• Your goal:
Beginning with the line that holds "C7: 150nF (GND, SIG) -> 470nF (GND, SIG)", please retype each line through the end of the listing below, both ends included, and nothing more.

------------------------------------------------

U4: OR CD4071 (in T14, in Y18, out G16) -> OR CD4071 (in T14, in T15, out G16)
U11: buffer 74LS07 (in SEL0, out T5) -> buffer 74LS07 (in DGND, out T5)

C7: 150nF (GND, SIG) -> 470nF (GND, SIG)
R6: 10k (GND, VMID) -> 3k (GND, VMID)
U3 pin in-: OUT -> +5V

------------------------------------------------

• Task answer:
C7: 150nF (GND, SIG) -> 470nF (GND, SIG)
R6: 10k (GND, VMID) -> 3k (GND, VMID)
U3 pin in-: OUT -> +5V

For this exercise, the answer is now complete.